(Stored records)
>>>>>
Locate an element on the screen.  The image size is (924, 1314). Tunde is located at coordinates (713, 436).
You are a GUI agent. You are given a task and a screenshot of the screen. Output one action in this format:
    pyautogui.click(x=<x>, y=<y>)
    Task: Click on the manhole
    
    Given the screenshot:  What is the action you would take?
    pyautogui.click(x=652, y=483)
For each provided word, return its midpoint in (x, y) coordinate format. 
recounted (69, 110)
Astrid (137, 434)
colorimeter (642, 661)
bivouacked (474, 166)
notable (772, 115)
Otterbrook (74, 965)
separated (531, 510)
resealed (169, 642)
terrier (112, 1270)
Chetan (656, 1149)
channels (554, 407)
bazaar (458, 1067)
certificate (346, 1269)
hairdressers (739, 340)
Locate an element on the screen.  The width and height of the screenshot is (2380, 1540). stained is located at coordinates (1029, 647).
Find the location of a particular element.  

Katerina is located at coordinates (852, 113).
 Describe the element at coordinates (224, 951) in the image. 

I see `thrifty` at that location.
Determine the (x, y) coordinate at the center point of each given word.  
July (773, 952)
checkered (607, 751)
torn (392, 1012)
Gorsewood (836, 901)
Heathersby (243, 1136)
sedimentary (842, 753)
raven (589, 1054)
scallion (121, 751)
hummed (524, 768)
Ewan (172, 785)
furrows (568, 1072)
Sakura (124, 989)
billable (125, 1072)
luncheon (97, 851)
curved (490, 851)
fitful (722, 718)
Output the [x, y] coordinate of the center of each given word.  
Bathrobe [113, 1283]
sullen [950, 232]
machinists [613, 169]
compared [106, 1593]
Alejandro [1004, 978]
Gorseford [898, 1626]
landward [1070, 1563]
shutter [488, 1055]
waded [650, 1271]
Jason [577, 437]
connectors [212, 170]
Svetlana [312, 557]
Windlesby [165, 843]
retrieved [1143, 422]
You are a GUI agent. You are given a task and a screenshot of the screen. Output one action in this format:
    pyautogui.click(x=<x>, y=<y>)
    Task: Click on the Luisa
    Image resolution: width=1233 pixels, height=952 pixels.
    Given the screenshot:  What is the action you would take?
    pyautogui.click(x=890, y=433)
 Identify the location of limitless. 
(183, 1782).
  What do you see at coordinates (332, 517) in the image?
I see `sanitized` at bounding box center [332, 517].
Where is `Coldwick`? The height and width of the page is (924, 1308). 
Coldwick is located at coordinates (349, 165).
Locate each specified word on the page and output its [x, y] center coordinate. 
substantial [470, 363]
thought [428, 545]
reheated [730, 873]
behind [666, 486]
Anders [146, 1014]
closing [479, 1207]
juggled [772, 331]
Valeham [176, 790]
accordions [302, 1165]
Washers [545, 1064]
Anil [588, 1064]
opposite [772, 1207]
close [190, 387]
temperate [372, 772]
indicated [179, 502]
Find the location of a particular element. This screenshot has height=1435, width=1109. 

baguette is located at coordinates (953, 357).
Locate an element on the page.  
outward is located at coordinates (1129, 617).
<<<<<
■ **Stated goal**
Rewrite the material above, switching every "element" to "item" and leaving everything else unchanged.

■ **Written response**
Locate an item on the screen.  The image size is (924, 1314). Tunde is located at coordinates (713, 436).
You are a GUI agent. You are given a task and a screenshot of the screen. Output one action in this format:
    pyautogui.click(x=<x>, y=<y>)
    Task: Click on the manhole
    
    Given the screenshot:  What is the action you would take?
    pyautogui.click(x=652, y=483)
For each provided word, return its midpoint in (x, y) coordinate format. 
recounted (69, 110)
Astrid (137, 434)
colorimeter (642, 661)
bivouacked (474, 166)
notable (772, 115)
Otterbrook (74, 965)
separated (531, 510)
resealed (169, 642)
terrier (112, 1270)
Chetan (656, 1149)
channels (554, 407)
bazaar (458, 1067)
certificate (346, 1269)
hairdressers (739, 340)
Locate an item on the screen.  The width and height of the screenshot is (2380, 1540). stained is located at coordinates (1029, 647).
Find the location of a particular item.  

Katerina is located at coordinates (852, 113).
 Describe the item at coordinates (224, 951) in the image. 

I see `thrifty` at that location.
Determine the (x, y) coordinate at the center point of each given word.  
July (773, 952)
checkered (607, 751)
torn (392, 1012)
Gorsewood (836, 901)
Heathersby (243, 1136)
sedimentary (842, 753)
raven (589, 1054)
scallion (121, 751)
hummed (524, 768)
Ewan (172, 785)
furrows (568, 1072)
Sakura (124, 989)
billable (125, 1072)
luncheon (97, 851)
curved (490, 851)
fitful (722, 718)
Output the [x, y] coordinate of the center of each given word.  
Bathrobe [113, 1283]
sullen [950, 232]
machinists [613, 169]
compared [106, 1593]
Alejandro [1004, 978]
Gorseford [898, 1626]
landward [1070, 1563]
shutter [488, 1055]
waded [650, 1271]
Jason [577, 437]
connectors [212, 170]
Svetlana [312, 557]
Windlesby [165, 843]
retrieved [1143, 422]
You are a GUI agent. You are given a task and a screenshot of the screen. Output one action in this format:
    pyautogui.click(x=<x>, y=<y>)
    Task: Click on the Luisa
    Image resolution: width=1233 pixels, height=952 pixels.
    Given the screenshot:  What is the action you would take?
    pyautogui.click(x=890, y=433)
 Identify the location of limitless. 
(183, 1782).
  What do you see at coordinates (332, 517) in the image?
I see `sanitized` at bounding box center [332, 517].
Where is `Coldwick`? The height and width of the page is (924, 1308). 
Coldwick is located at coordinates (349, 165).
Locate each specified word on the page and output its [x, y] center coordinate. 
substantial [470, 363]
thought [428, 545]
reheated [730, 873]
behind [666, 486]
Anders [146, 1014]
closing [479, 1207]
juggled [772, 331]
Valeham [176, 790]
accordions [302, 1165]
Washers [545, 1064]
Anil [588, 1064]
opposite [772, 1207]
close [190, 387]
temperate [372, 772]
indicated [179, 502]
Find the location of a particular item. This screenshot has height=1435, width=1109. 

baguette is located at coordinates (953, 357).
Locate an item on the page.  
outward is located at coordinates (1129, 617).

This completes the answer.